(Beginning of MATERIAL SUPPLIED)

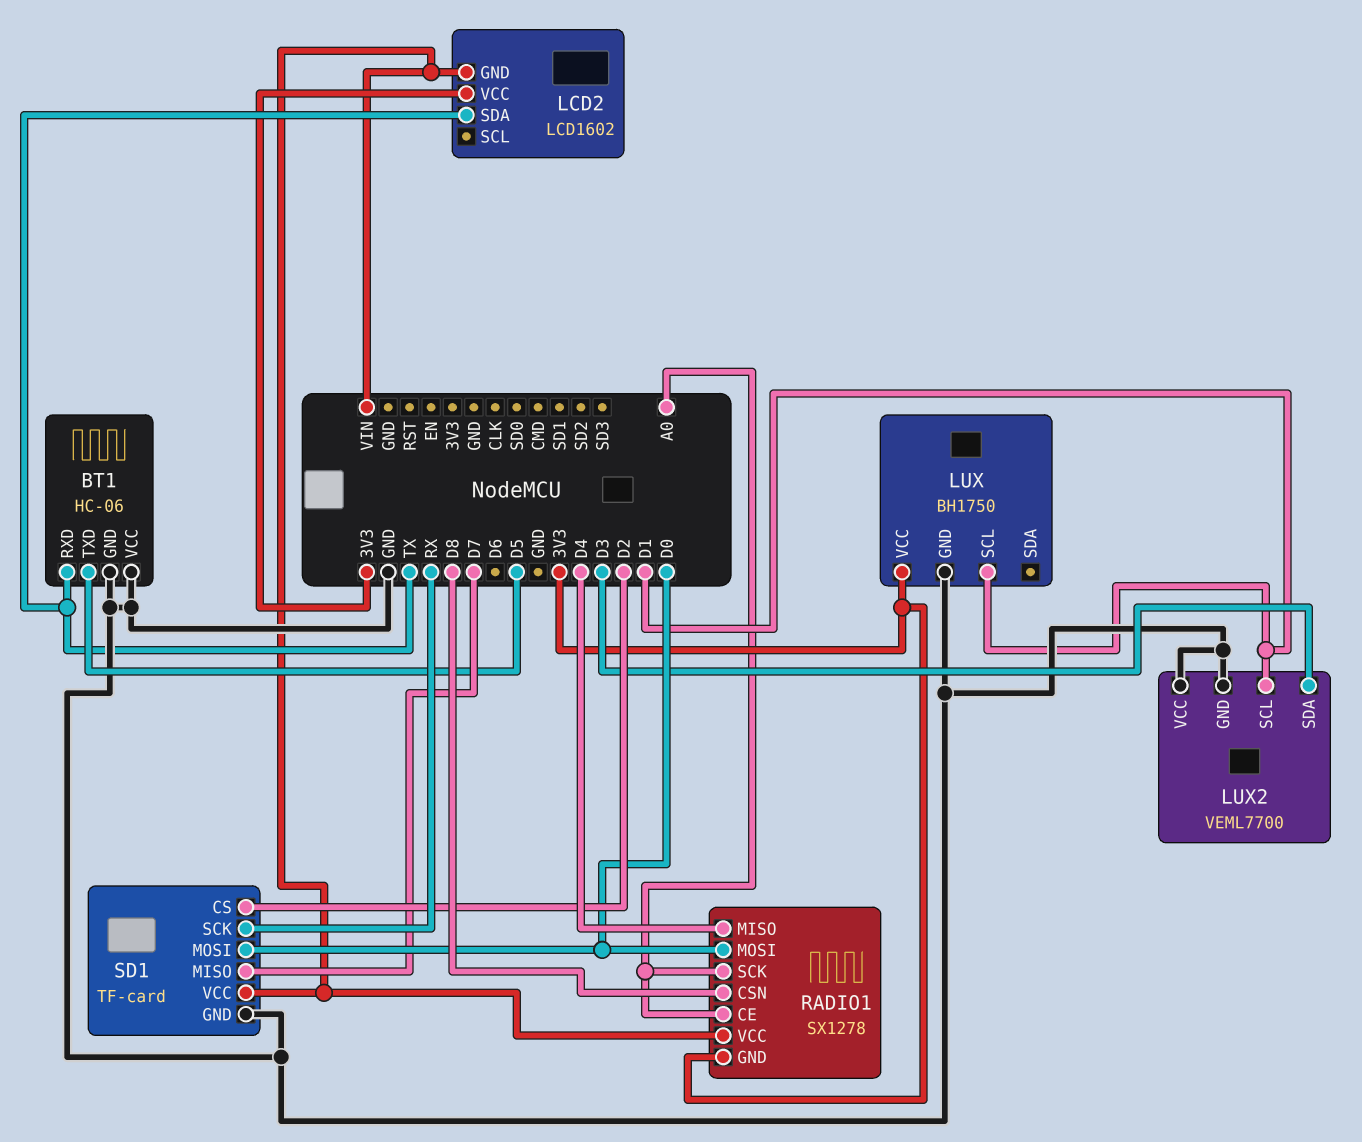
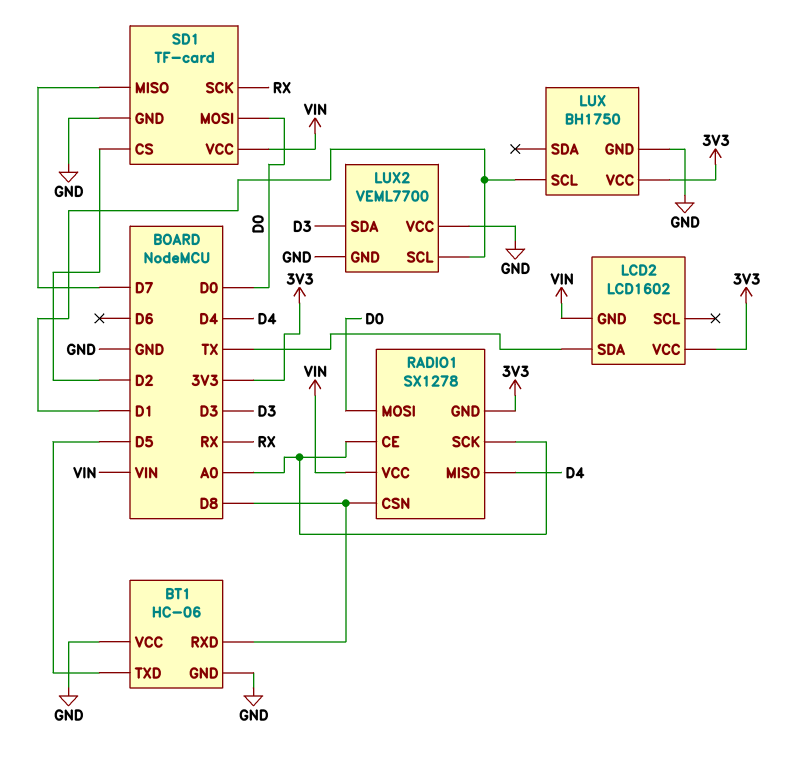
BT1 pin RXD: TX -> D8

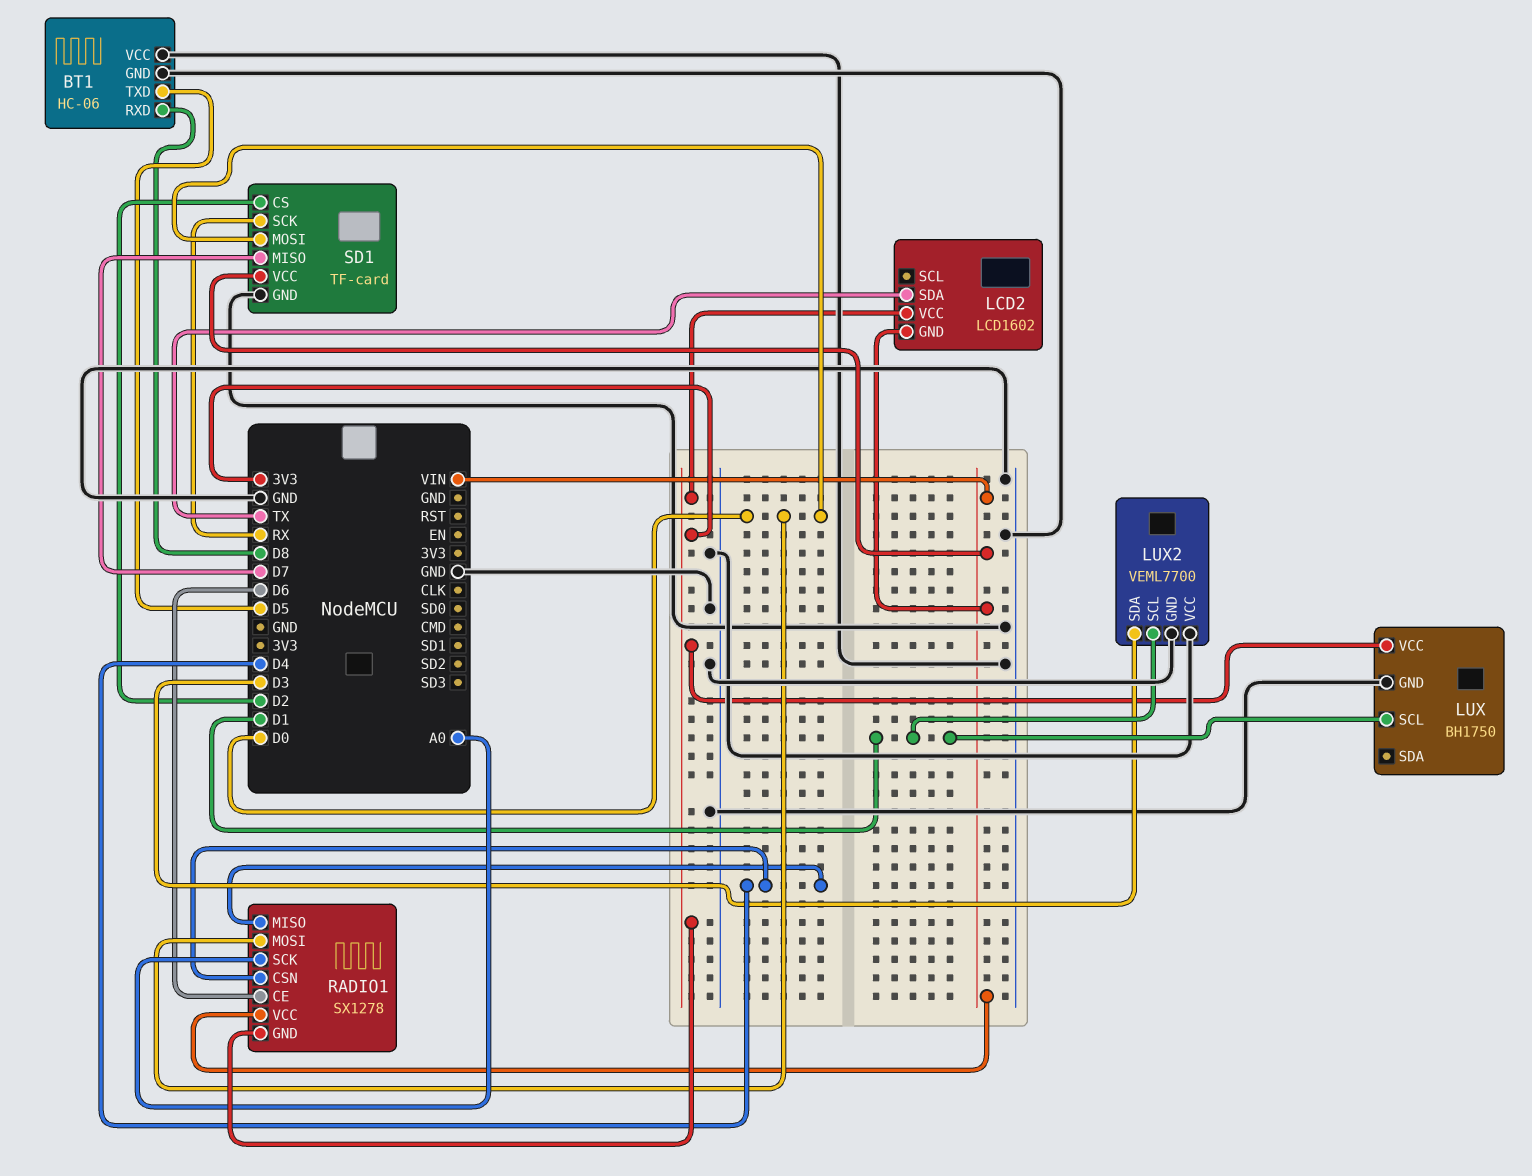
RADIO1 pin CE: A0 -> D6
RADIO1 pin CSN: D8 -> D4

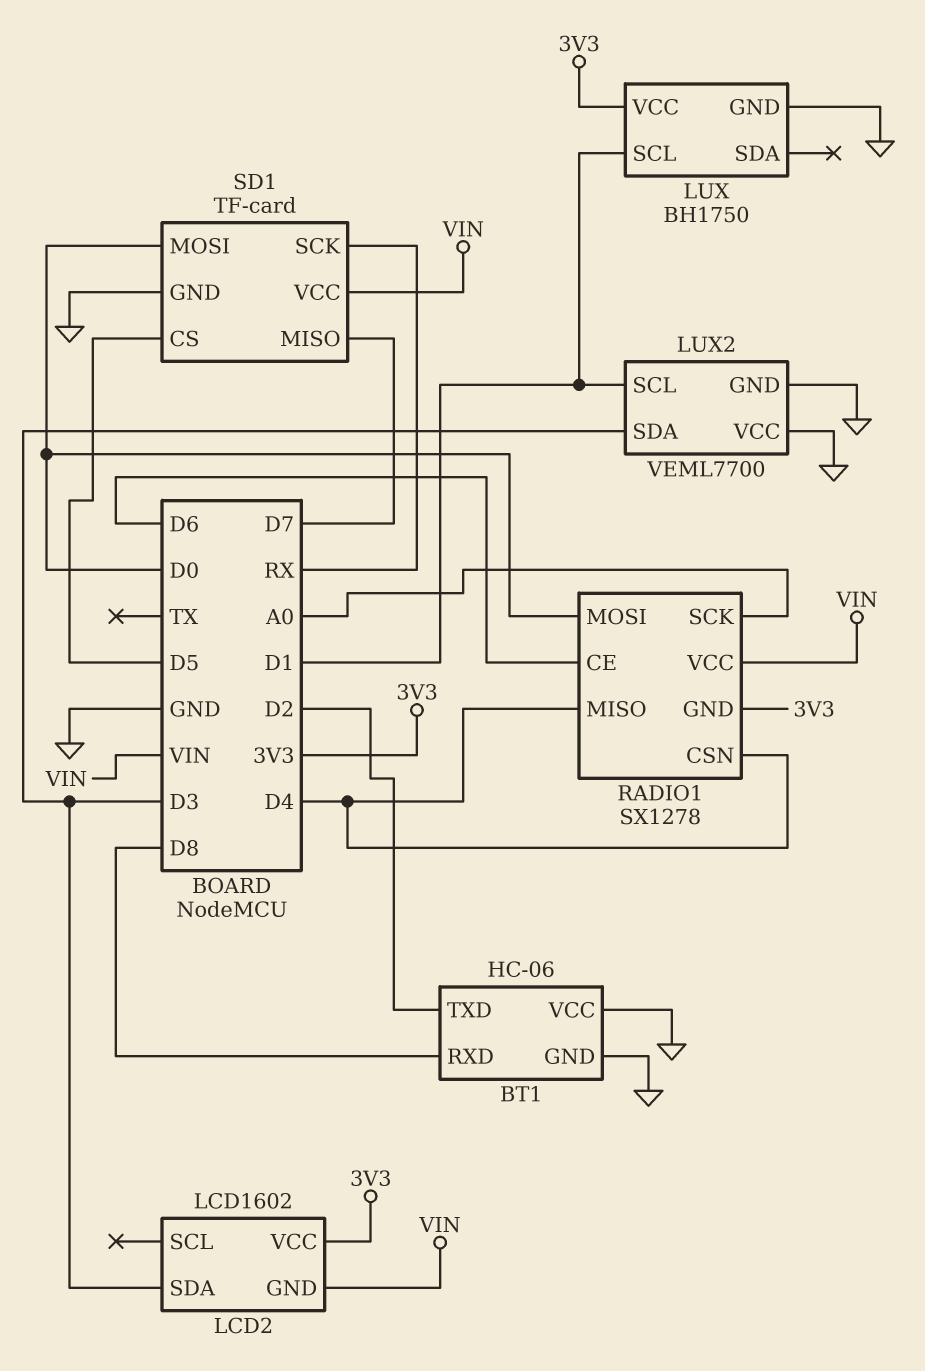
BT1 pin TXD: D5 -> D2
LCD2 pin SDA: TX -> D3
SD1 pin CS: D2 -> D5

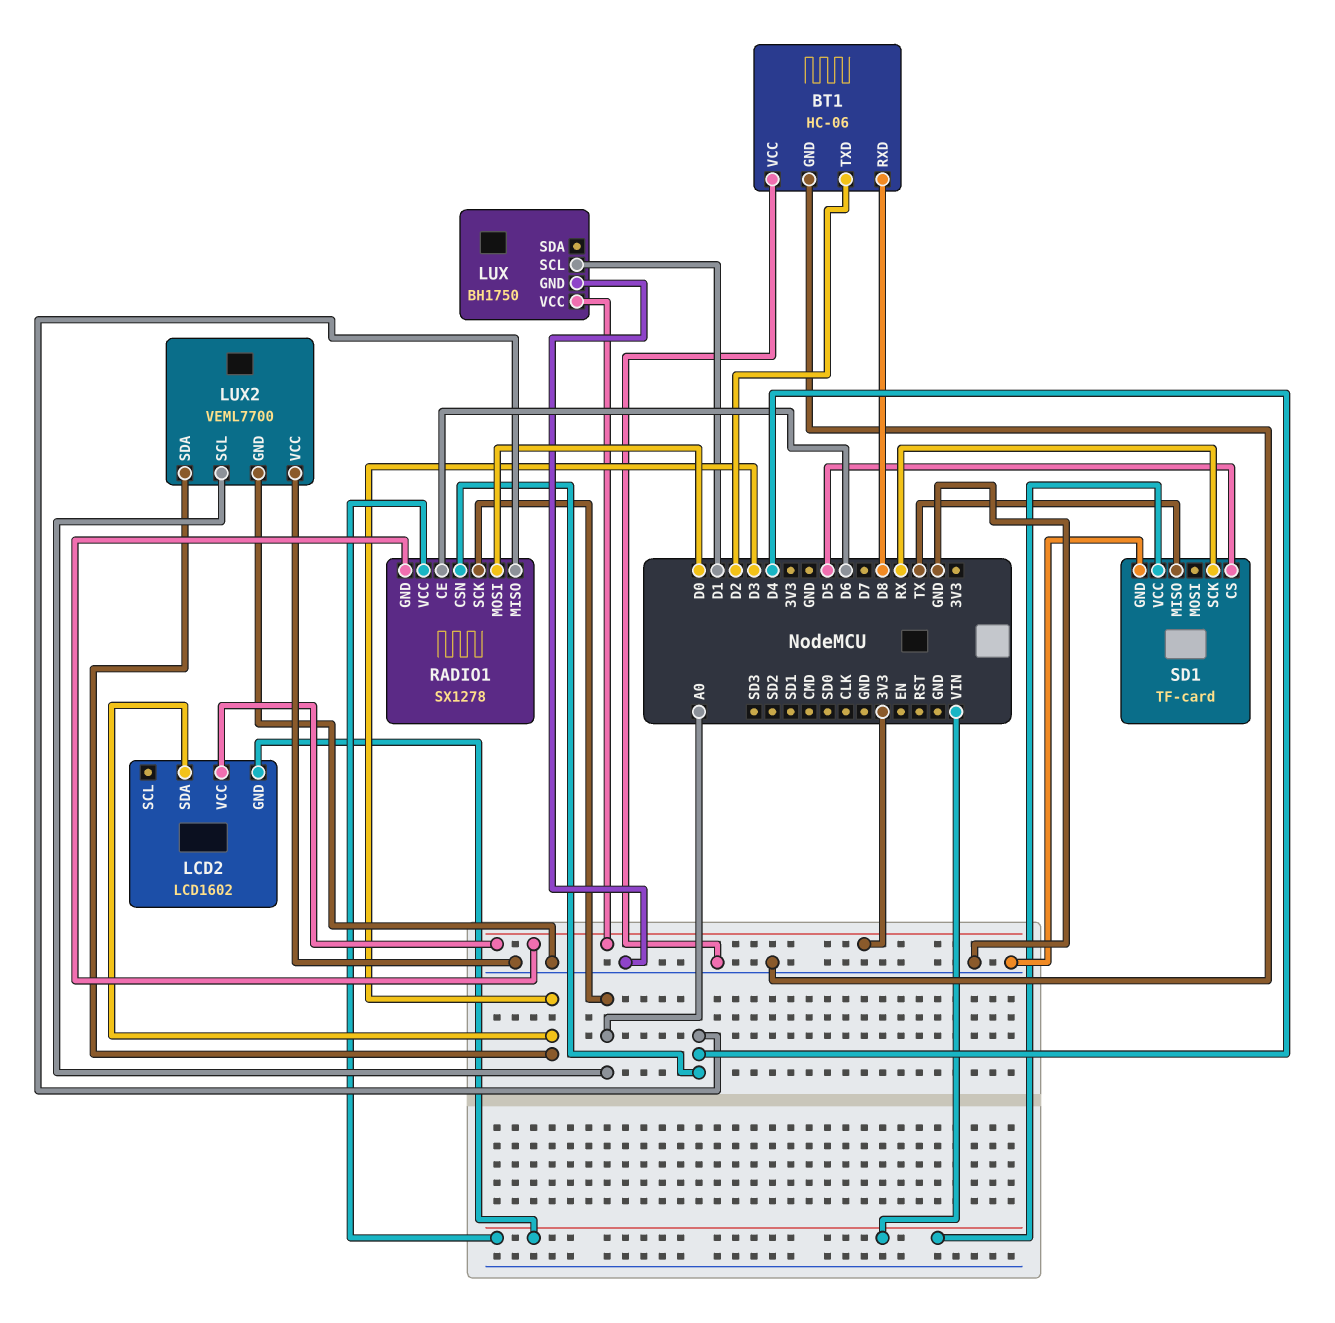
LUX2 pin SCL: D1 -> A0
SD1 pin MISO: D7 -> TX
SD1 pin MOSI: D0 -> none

(End of MATERIAL SUPPLIED)

--- DESCRIPTION OF THE TASK ---
Repeat the data word for word, excluding any image.

--- RESPONSE ---
BT1 pin RXD: TX -> D8

RADIO1 pin CE: A0 -> D6
RADIO1 pin CSN: D8 -> D4

BT1 pin TXD: D5 -> D2
LCD2 pin SDA: TX -> D3
SD1 pin CS: D2 -> D5

LUX2 pin SCL: D1 -> A0
SD1 pin MISO: D7 -> TX
SD1 pin MOSI: D0 -> none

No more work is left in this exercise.